MATERIAL FOR THE TASK: Begin
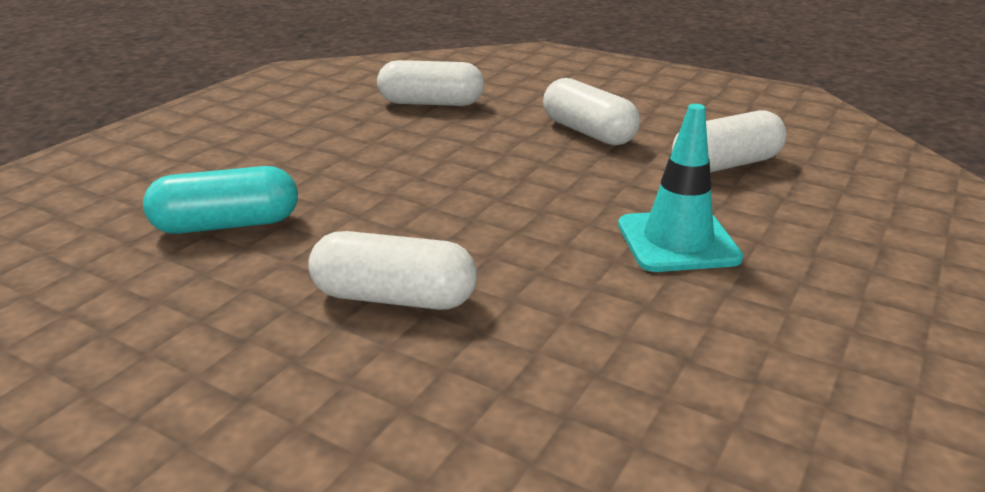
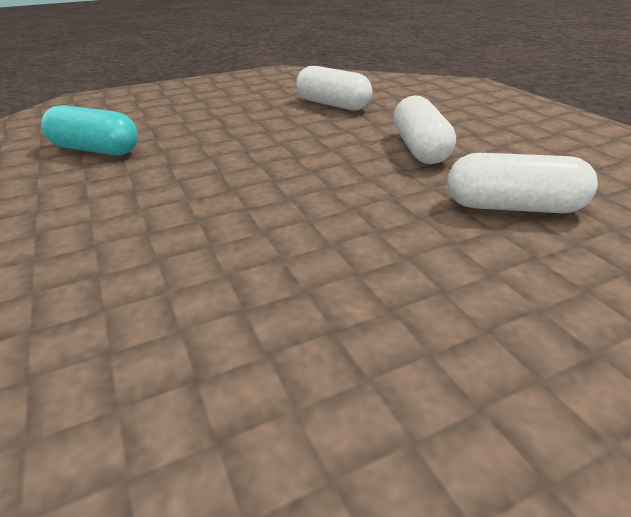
camera: 35 degrees right, 5 degrees up
(394, 298) = (92, 227): white capsule -> none
(677, 241) = (359, 261): turquoise traffic cone -> none

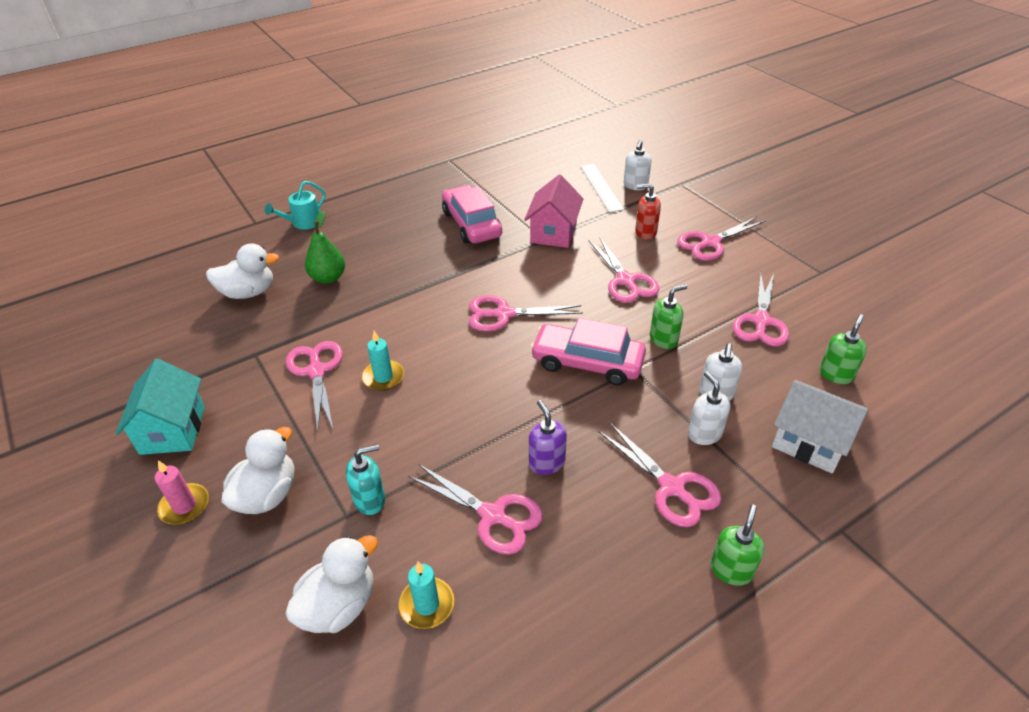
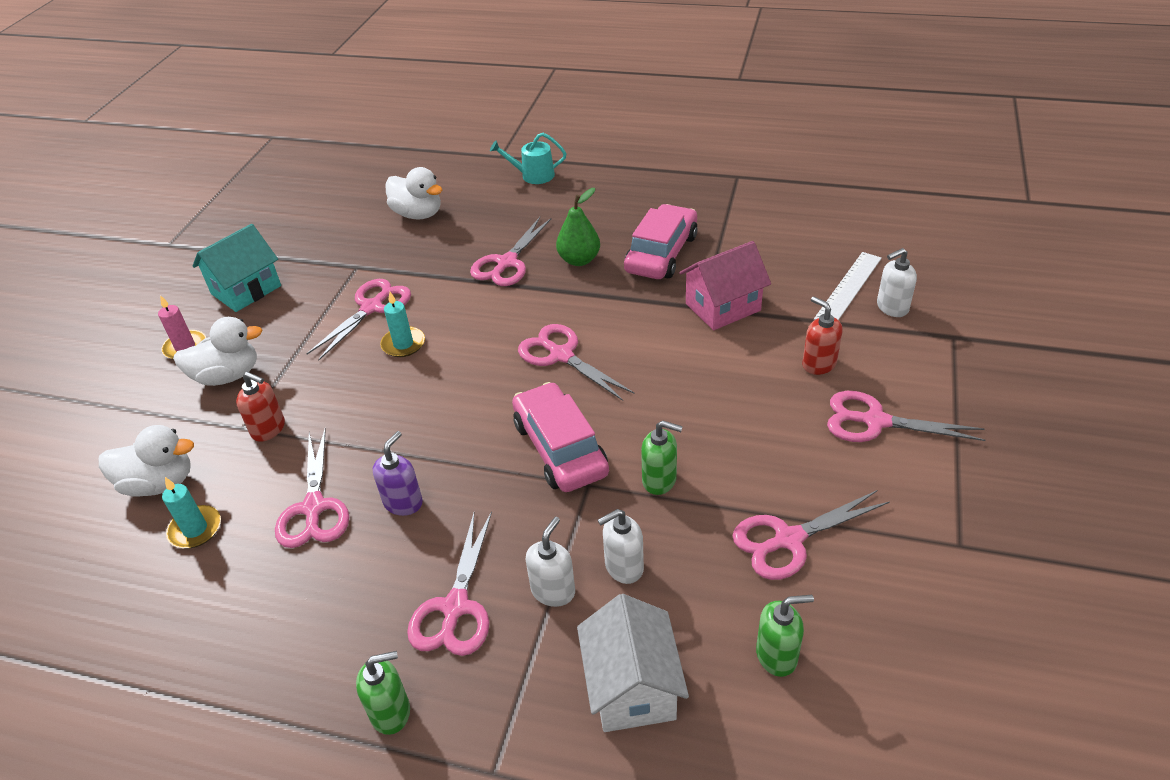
camera: 50 degrees right, 0 degrees up
(328, 278) = (483, 235): green pear -> green pear (579, 260)
(370, 500) = (269, 429): turquoise soap dispenser -> red soap dispenser
(625, 281) = (716, 399): pink scissors -> pink scissors (507, 263)

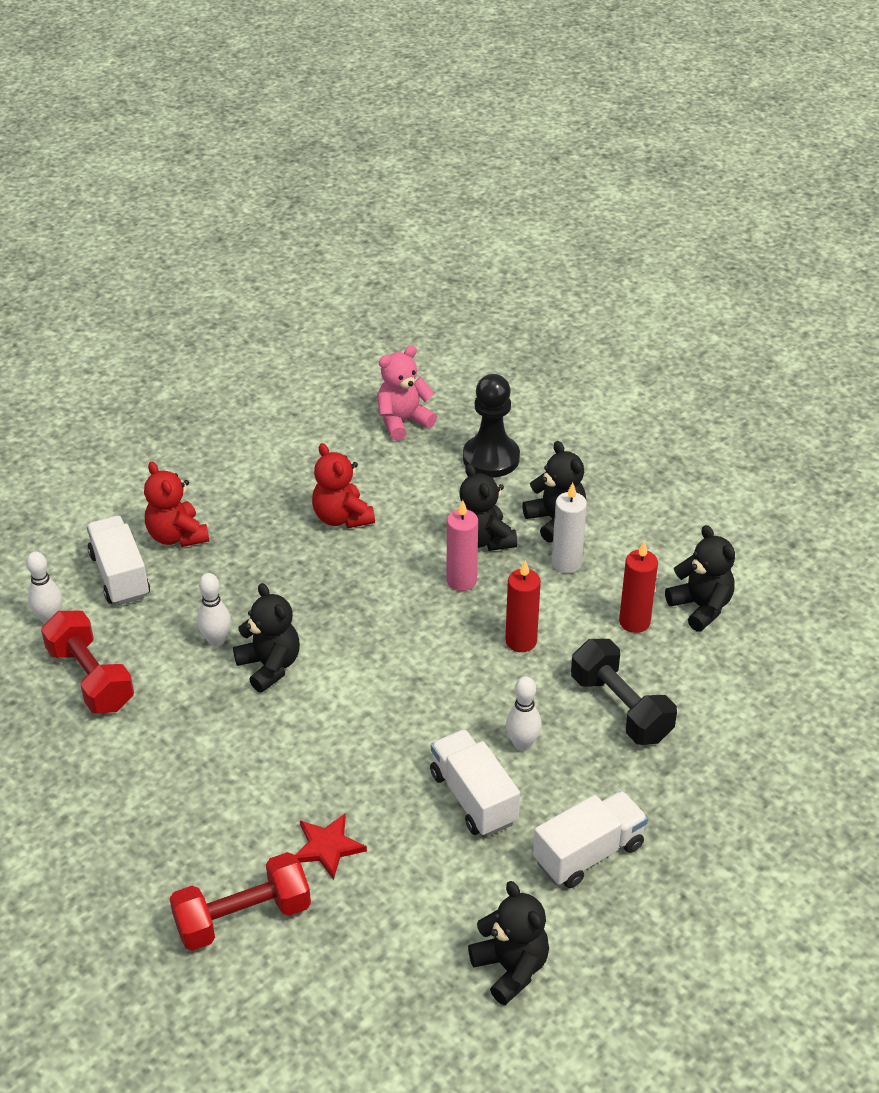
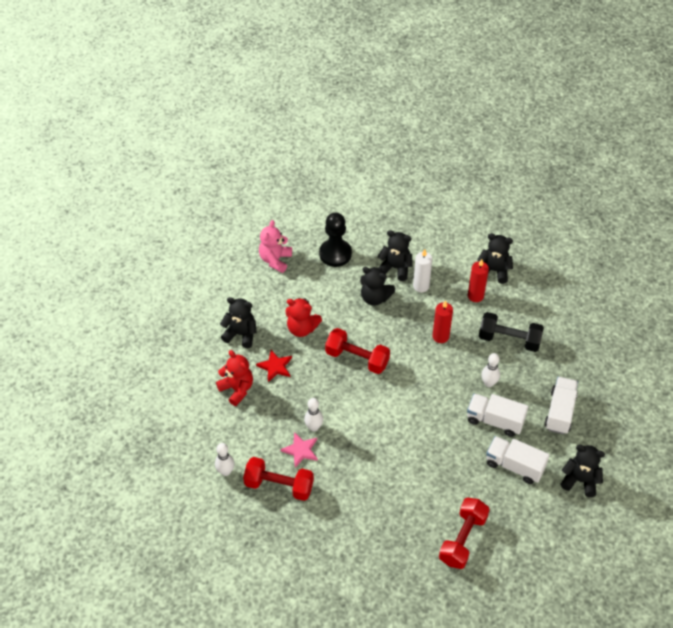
camera: 40 degrees left, 10 degrees up
(120, 575) = (233, 427): white truck -> white truck (514, 466)
(167, 656) = (300, 450): none -> pink star
(177, 536) = (237, 389): red teddy bear -> red teddy bear turned 150 degrees counterclockwise
(269, 666) = (350, 423): black teddy bear -> black teddy bear (241, 334)
(327, 847) = (462, 484): red star -> red star (275, 366)
(371, 596) = (357, 358): none -> red dumbbell
(461, 581) = (387, 324): pink candle -> none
MATERIAL FOR THE TASK: End
TRY IT
Some lines above contain the word "bear". Copy each of them.

RESPONSE TO THE EXERCISE
(177, 536) = (237, 389): red teddy bear -> red teddy bear turned 150 degrees counterclockwise
(269, 666) = (350, 423): black teddy bear -> black teddy bear (241, 334)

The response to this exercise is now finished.